## Exercise goal
In the listing below, every entry should be duplicated exactly.

## Data extracts
#####

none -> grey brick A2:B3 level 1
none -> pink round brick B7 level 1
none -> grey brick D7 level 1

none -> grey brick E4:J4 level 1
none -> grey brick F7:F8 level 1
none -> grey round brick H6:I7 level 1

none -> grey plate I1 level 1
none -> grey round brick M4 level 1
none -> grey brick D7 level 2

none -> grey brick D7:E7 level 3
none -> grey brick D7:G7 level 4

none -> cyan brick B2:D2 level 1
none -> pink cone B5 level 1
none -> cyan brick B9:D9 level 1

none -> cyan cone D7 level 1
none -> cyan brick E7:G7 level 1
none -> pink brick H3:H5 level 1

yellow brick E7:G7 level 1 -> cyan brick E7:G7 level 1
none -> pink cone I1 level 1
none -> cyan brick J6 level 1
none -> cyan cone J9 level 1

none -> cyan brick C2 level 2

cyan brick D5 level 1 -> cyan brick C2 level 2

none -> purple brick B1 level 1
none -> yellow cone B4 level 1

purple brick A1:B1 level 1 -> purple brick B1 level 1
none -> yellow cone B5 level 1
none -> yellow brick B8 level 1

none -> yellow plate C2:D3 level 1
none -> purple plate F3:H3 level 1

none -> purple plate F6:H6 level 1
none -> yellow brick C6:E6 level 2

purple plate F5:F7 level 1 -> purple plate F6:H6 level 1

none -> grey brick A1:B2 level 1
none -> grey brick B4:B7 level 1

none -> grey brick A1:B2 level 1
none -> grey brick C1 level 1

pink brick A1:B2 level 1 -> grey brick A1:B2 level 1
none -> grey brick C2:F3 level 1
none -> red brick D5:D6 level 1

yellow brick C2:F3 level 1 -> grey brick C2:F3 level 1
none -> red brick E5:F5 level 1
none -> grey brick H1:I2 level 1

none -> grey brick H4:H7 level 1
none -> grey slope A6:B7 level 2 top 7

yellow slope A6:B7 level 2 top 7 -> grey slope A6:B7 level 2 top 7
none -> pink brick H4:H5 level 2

#####

## Solution to this exercise
none -> grey brick A2:B3 level 1
none -> pink round brick B7 level 1
none -> grey brick D7 level 1

none -> grey brick E4:J4 level 1
none -> grey brick F7:F8 level 1
none -> grey round brick H6:I7 level 1

none -> grey plate I1 level 1
none -> grey round brick M4 level 1
none -> grey brick D7 level 2

none -> grey brick D7:E7 level 3
none -> grey brick D7:G7 level 4

none -> cyan brick B2:D2 level 1
none -> pink cone B5 level 1
none -> cyan brick B9:D9 level 1

none -> cyan cone D7 level 1
none -> cyan brick E7:G7 level 1
none -> pink brick H3:H5 level 1

yellow brick E7:G7 level 1 -> cyan brick E7:G7 level 1
none -> pink cone I1 level 1
none -> cyan brick J6 level 1
none -> cyan cone J9 level 1

none -> cyan brick C2 level 2

cyan brick D5 level 1 -> cyan brick C2 level 2

none -> purple brick B1 level 1
none -> yellow cone B4 level 1

purple brick A1:B1 level 1 -> purple brick B1 level 1
none -> yellow cone B5 level 1
none -> yellow brick B8 level 1

none -> yellow plate C2:D3 level 1
none -> purple plate F3:H3 level 1

none -> purple plate F6:H6 level 1
none -> yellow brick C6:E6 level 2

purple plate F5:F7 level 1 -> purple plate F6:H6 level 1

none -> grey brick A1:B2 level 1
none -> grey brick B4:B7 level 1

none -> grey brick A1:B2 level 1
none -> grey brick C1 level 1

pink brick A1:B2 level 1 -> grey brick A1:B2 level 1
none -> grey brick C2:F3 level 1
none -> red brick D5:D6 level 1

yellow brick C2:F3 level 1 -> grey brick C2:F3 level 1
none -> red brick E5:F5 level 1
none -> grey brick H1:I2 level 1

none -> grey brick H4:H7 level 1
none -> grey slope A6:B7 level 2 top 7

yellow slope A6:B7 level 2 top 7 -> grey slope A6:B7 level 2 top 7
none -> pink brick H4:H5 level 2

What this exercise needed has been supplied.